■ YOUR OBJECTIVE:
Write out each entry word for word.
--- GIVEN INFORMATION Enclosed Below ---
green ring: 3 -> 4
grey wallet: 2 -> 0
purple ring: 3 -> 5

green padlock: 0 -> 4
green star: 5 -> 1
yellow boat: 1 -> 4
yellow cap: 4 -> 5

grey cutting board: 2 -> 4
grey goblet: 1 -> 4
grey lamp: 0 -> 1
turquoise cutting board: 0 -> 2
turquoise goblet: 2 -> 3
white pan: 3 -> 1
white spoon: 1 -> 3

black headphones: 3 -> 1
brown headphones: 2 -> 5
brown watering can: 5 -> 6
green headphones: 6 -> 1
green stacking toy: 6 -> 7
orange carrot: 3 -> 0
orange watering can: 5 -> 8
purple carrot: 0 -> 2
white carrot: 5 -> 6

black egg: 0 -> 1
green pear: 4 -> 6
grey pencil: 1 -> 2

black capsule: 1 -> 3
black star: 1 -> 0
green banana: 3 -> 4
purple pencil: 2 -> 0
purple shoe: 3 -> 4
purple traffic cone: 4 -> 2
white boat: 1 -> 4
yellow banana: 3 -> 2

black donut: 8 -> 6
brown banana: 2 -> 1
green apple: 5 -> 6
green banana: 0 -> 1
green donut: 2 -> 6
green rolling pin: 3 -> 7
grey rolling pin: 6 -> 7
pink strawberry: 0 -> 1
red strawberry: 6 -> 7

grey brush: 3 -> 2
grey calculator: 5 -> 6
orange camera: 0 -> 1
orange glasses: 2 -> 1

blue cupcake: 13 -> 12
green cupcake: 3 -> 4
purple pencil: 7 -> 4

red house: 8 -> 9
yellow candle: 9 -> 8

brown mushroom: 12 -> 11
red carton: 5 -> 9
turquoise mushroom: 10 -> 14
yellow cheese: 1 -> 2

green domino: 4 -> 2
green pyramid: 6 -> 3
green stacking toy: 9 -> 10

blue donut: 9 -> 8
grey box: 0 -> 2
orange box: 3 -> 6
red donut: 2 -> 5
--- End of Enclosed GIVEN INFORMATION ---
■ YOUR RESPONSE:
green ring: 3 -> 4
grey wallet: 2 -> 0
purple ring: 3 -> 5

green padlock: 0 -> 4
green star: 5 -> 1
yellow boat: 1 -> 4
yellow cap: 4 -> 5

grey cutting board: 2 -> 4
grey goblet: 1 -> 4
grey lamp: 0 -> 1
turquoise cutting board: 0 -> 2
turquoise goblet: 2 -> 3
white pan: 3 -> 1
white spoon: 1 -> 3

black headphones: 3 -> 1
brown headphones: 2 -> 5
brown watering can: 5 -> 6
green headphones: 6 -> 1
green stacking toy: 6 -> 7
orange carrot: 3 -> 0
orange watering can: 5 -> 8
purple carrot: 0 -> 2
white carrot: 5 -> 6

black egg: 0 -> 1
green pear: 4 -> 6
grey pencil: 1 -> 2

black capsule: 1 -> 3
black star: 1 -> 0
green banana: 3 -> 4
purple pencil: 2 -> 0
purple shoe: 3 -> 4
purple traffic cone: 4 -> 2
white boat: 1 -> 4
yellow banana: 3 -> 2

black donut: 8 -> 6
brown banana: 2 -> 1
green apple: 5 -> 6
green banana: 0 -> 1
green donut: 2 -> 6
green rolling pin: 3 -> 7
grey rolling pin: 6 -> 7
pink strawberry: 0 -> 1
red strawberry: 6 -> 7

grey brush: 3 -> 2
grey calculator: 5 -> 6
orange camera: 0 -> 1
orange glasses: 2 -> 1

blue cupcake: 13 -> 12
green cupcake: 3 -> 4
purple pencil: 7 -> 4

red house: 8 -> 9
yellow candle: 9 -> 8

brown mushroom: 12 -> 11
red carton: 5 -> 9
turquoise mushroom: 10 -> 14
yellow cheese: 1 -> 2

green domino: 4 -> 2
green pyramid: 6 -> 3
green stacking toy: 9 -> 10

blue donut: 9 -> 8
grey box: 0 -> 2
orange box: 3 -> 6
red donut: 2 -> 5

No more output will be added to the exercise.